## RECORDS:

*-*-*

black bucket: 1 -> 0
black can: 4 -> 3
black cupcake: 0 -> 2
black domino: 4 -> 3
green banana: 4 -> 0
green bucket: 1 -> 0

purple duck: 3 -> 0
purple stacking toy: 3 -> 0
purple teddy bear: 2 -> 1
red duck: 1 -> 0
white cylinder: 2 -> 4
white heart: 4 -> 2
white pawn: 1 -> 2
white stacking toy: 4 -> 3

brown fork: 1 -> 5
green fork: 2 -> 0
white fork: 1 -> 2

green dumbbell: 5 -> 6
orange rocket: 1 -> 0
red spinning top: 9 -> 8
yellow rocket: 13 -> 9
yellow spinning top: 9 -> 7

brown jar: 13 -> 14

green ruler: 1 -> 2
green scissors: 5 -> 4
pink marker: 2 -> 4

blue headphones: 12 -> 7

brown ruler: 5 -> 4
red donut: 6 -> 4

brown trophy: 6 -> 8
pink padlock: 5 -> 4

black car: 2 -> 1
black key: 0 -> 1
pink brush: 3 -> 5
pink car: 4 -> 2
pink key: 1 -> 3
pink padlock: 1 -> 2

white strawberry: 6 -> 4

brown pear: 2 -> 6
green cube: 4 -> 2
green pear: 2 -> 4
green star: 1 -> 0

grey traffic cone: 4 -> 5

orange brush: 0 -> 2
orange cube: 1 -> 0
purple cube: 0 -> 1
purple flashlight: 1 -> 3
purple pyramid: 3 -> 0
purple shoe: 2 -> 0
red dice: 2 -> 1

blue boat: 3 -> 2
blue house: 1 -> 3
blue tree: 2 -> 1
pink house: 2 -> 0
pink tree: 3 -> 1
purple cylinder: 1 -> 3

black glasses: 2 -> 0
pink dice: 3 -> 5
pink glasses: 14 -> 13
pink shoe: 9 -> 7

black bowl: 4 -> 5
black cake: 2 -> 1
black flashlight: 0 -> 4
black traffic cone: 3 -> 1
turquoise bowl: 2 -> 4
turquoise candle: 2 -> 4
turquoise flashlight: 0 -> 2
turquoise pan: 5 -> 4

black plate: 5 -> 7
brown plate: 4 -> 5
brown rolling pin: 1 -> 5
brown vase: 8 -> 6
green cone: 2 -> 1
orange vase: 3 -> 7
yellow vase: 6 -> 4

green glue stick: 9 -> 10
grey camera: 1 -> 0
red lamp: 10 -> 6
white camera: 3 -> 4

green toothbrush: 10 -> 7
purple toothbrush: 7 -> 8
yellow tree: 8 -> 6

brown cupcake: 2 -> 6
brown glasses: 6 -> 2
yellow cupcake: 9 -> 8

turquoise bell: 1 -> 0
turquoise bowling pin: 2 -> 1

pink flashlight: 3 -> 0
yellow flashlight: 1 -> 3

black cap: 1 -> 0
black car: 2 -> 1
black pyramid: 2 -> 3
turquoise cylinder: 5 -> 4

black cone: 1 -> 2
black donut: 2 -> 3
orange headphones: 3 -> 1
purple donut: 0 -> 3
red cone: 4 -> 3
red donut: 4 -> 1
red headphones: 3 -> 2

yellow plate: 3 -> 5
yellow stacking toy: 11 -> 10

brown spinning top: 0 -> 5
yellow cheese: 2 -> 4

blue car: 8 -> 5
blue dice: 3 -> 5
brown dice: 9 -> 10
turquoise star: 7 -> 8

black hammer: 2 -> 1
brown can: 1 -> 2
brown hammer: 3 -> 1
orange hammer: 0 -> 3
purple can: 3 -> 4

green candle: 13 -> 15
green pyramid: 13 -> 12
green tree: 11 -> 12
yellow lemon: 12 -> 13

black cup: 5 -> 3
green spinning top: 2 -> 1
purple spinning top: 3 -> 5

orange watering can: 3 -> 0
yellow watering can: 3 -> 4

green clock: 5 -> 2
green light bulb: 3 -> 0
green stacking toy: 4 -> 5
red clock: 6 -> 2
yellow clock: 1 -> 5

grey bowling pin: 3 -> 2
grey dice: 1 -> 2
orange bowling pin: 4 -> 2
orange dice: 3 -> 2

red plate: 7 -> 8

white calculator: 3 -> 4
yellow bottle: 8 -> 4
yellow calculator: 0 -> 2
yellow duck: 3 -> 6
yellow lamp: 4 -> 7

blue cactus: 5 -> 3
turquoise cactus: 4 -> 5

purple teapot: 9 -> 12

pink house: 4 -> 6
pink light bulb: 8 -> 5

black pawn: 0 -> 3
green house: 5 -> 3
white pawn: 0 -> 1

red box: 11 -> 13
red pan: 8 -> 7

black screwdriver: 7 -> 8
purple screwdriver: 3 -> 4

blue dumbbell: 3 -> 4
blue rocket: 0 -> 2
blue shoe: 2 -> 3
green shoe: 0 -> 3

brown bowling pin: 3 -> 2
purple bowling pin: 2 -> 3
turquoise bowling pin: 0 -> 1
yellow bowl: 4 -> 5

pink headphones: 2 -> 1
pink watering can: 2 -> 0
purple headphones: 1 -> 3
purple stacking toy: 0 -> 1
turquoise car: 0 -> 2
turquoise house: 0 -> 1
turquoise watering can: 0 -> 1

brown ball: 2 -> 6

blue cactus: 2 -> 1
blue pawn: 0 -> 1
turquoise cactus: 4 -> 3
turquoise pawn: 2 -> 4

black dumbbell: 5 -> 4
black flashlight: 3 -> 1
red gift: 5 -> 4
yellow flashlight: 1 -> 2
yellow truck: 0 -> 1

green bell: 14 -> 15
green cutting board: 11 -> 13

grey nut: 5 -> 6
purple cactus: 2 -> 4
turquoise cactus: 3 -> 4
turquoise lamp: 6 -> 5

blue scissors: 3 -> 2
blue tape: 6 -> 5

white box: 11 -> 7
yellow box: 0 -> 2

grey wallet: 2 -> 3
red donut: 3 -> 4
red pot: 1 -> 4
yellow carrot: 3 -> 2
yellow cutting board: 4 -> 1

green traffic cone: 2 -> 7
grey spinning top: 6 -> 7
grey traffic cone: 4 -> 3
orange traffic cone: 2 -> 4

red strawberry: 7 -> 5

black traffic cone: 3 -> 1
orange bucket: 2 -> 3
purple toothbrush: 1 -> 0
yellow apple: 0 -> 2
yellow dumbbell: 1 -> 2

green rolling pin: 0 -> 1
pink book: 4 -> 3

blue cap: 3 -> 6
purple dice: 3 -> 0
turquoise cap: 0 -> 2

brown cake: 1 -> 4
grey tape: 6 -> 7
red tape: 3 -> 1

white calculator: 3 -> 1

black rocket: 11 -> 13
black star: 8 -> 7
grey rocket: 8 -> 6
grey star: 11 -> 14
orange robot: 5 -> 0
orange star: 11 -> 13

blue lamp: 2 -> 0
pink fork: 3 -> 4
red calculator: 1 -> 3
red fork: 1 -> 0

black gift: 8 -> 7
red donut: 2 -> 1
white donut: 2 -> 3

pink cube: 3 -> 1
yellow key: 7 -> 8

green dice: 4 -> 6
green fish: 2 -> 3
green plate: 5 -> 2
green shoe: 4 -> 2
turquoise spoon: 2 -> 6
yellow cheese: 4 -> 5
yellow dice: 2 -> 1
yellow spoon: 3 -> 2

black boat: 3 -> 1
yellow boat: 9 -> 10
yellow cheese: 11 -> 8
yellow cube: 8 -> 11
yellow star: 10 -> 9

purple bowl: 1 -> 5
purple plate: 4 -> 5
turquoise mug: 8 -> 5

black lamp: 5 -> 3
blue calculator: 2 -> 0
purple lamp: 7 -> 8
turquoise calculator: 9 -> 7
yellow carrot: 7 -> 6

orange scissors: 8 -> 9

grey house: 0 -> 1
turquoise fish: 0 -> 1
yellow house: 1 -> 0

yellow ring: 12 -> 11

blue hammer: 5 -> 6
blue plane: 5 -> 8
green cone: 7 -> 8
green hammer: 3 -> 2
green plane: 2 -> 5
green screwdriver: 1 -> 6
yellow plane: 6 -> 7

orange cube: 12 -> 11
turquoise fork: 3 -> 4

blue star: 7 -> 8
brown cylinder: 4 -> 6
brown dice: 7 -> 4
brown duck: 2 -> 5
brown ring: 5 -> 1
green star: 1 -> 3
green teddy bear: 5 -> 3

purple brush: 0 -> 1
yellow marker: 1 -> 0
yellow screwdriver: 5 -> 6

*-*-*

## WHAT IS EXPECTED:
Which lines above run from the one containing "purple can: 3 -> 4" down to the one containing "blue cactus: 2 -> 1"? Repeat exactly those, both ends included, and nothing else.

## PROBLEM SOLUTION:
purple can: 3 -> 4

green candle: 13 -> 15
green pyramid: 13 -> 12
green tree: 11 -> 12
yellow lemon: 12 -> 13

black cup: 5 -> 3
green spinning top: 2 -> 1
purple spinning top: 3 -> 5

orange watering can: 3 -> 0
yellow watering can: 3 -> 4

green clock: 5 -> 2
green light bulb: 3 -> 0
green stacking toy: 4 -> 5
red clock: 6 -> 2
yellow clock: 1 -> 5

grey bowling pin: 3 -> 2
grey dice: 1 -> 2
orange bowling pin: 4 -> 2
orange dice: 3 -> 2

red plate: 7 -> 8

white calculator: 3 -> 4
yellow bottle: 8 -> 4
yellow calculator: 0 -> 2
yellow duck: 3 -> 6
yellow lamp: 4 -> 7

blue cactus: 5 -> 3
turquoise cactus: 4 -> 5

purple teapot: 9 -> 12

pink house: 4 -> 6
pink light bulb: 8 -> 5

black pawn: 0 -> 3
green house: 5 -> 3
white pawn: 0 -> 1

red box: 11 -> 13
red pan: 8 -> 7

black screwdriver: 7 -> 8
purple screwdriver: 3 -> 4

blue dumbbell: 3 -> 4
blue rocket: 0 -> 2
blue shoe: 2 -> 3
green shoe: 0 -> 3

brown bowling pin: 3 -> 2
purple bowling pin: 2 -> 3
turquoise bowling pin: 0 -> 1
yellow bowl: 4 -> 5

pink headphones: 2 -> 1
pink watering can: 2 -> 0
purple headphones: 1 -> 3
purple stacking toy: 0 -> 1
turquoise car: 0 -> 2
turquoise house: 0 -> 1
turquoise watering can: 0 -> 1

brown ball: 2 -> 6

blue cactus: 2 -> 1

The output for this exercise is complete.